## Dataset content:
-- Opening Marker --

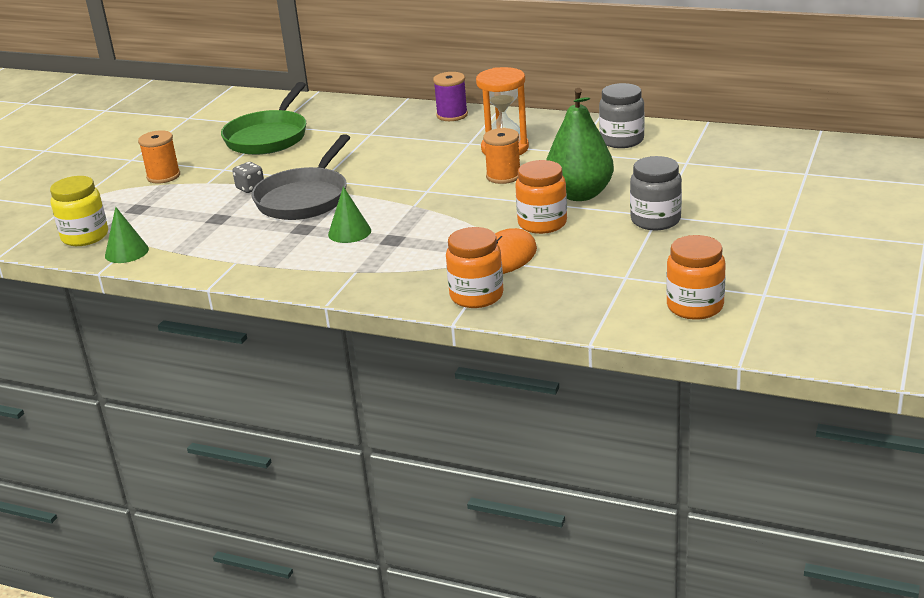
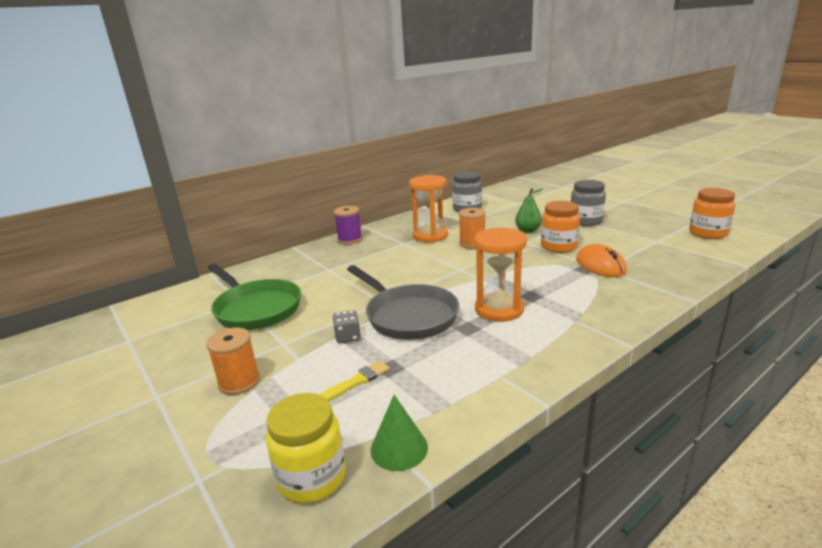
camera: 60 degrees left, 5 degrees down
(191, 213) = (356, 381): none -> yellow brush
(349, 232) = (499, 309): green cone -> orange hourglass
(476, 296) = (655, 285): orange jar -> none
(579, 194) = (528, 230): green pear -> green pear, size x0.56

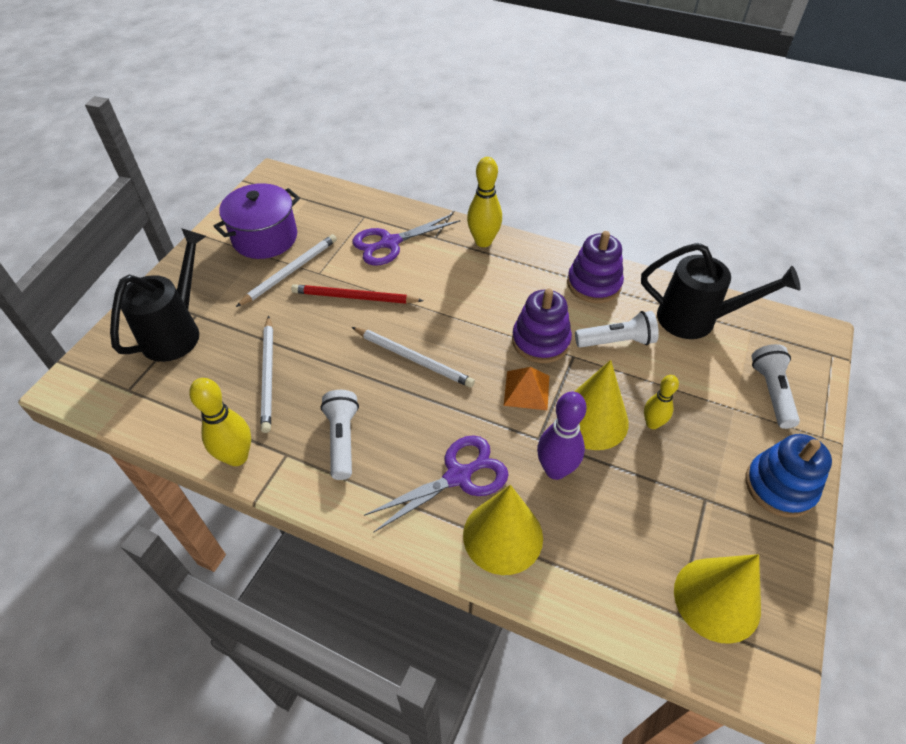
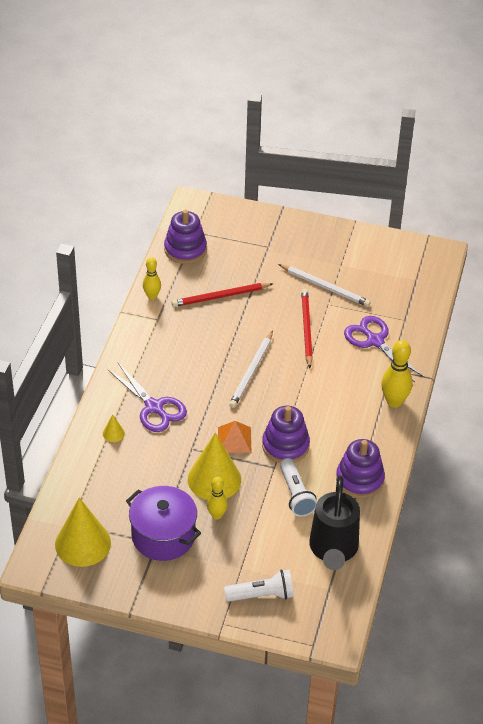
camera: 80 degrees right, 5 degrees down
(159, 405) = (185, 249): none -> purple stacking toy
(176, 331) = (250, 240): black watering can -> none
(237, 457) = (152, 296): yellow bowling pin -> yellow bowling pin, size x0.64
(265, 238) = (360, 264): purple pot -> purple pot (163, 536)
(268, 374) = (221, 296): white pencil -> red pencil
(342, 439) = (173, 344): white flashlight -> none
(503, 536) = (113, 433): yellow cone -> yellow cone, size x0.42
(555, 470) = (167, 459): purple bowling pin -> none
(779, 486) = (173, 589): blue stacking toy -> none

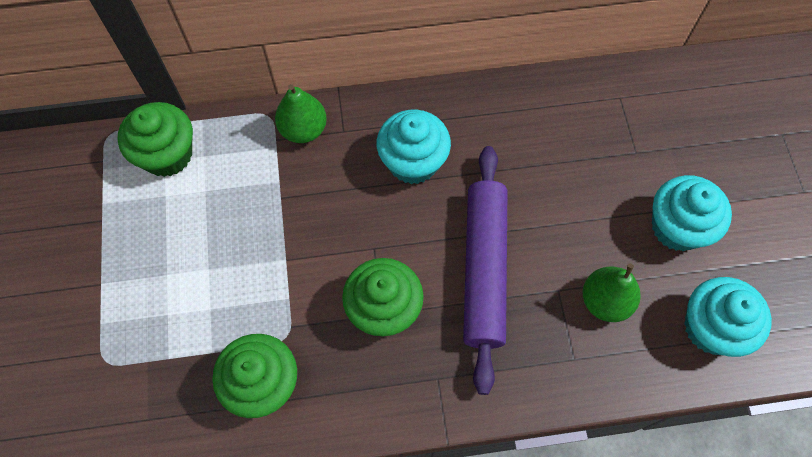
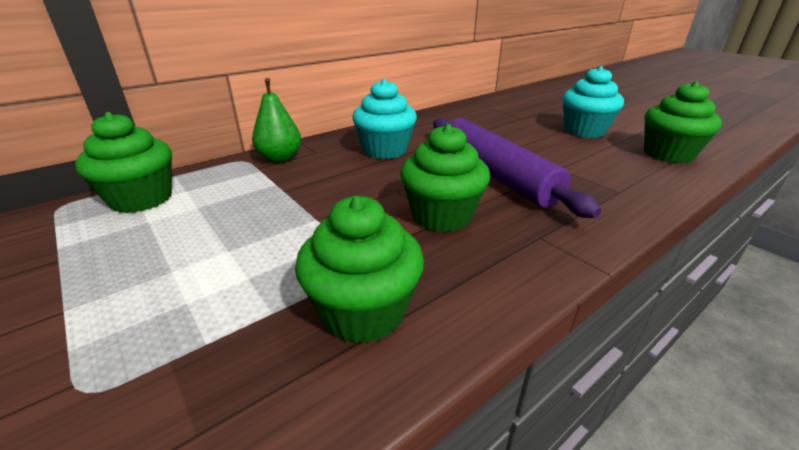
camera: 30 degrees left, 35 degrees down
(605, 301) = (594, 163): green pear -> none
(711, 327) = (668, 154): turquoise cupcake -> green cupcake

-- Closing Marker --

## Your assignment:
Scan the data above and copy each line containing the word "yellow".

## Output for this exercise:
(191, 213) = (356, 381): none -> yellow brush
(237, 457) = (152, 296): yellow bowling pin -> yellow bowling pin, size x0.64
(503, 536) = (113, 433): yellow cone -> yellow cone, size x0.42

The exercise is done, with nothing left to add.